══ Material shown
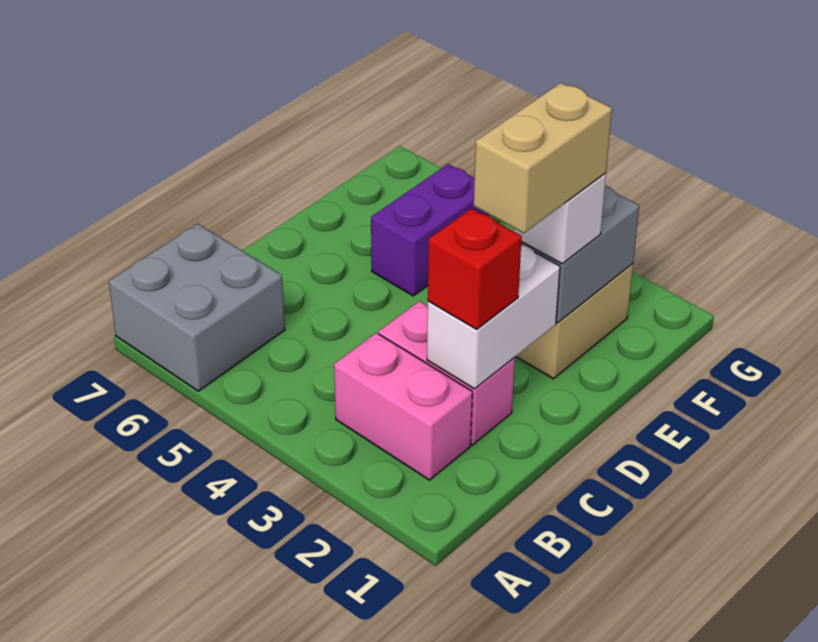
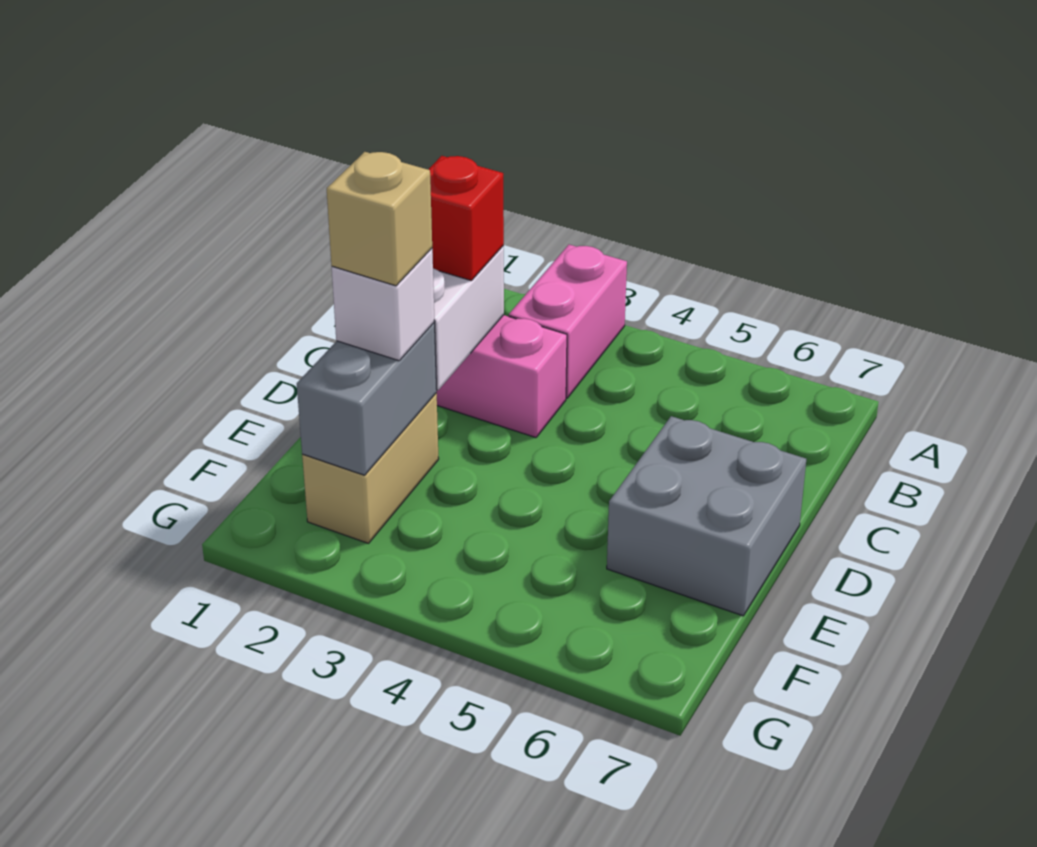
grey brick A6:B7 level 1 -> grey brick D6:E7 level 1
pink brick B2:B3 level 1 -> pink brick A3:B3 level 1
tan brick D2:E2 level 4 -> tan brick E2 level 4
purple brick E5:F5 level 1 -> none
════
══ Material shown
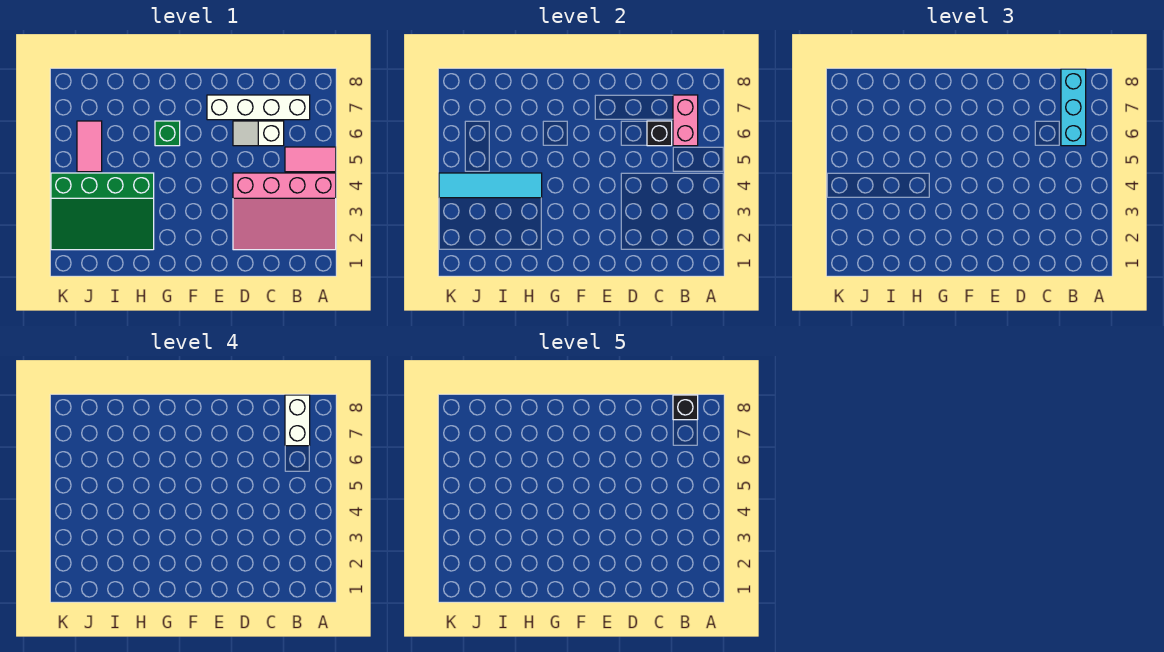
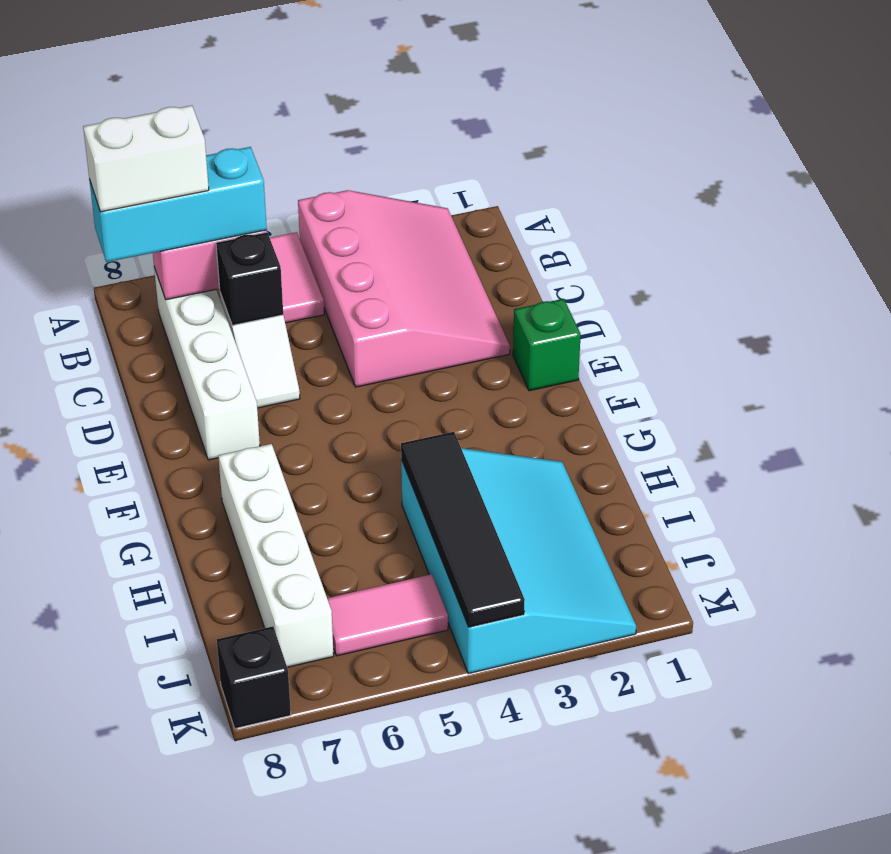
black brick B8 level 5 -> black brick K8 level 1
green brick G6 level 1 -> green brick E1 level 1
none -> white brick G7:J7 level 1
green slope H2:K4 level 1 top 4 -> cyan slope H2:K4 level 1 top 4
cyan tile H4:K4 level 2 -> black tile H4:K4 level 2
════
══ Material shown
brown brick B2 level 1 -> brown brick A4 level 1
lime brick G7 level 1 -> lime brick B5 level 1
════
• About this task:
Set down again, word for word, the stretch of records from the line with "black brick B8" to the line with "cyan tile H4:K4", both of those lines included.

• Completed task:
black brick B8 level 5 -> black brick K8 level 1
green brick G6 level 1 -> green brick E1 level 1
none -> white brick G7:J7 level 1
green slope H2:K4 level 1 top 4 -> cyan slope H2:K4 level 1 top 4
cyan tile H4:K4 level 2 -> black tile H4:K4 level 2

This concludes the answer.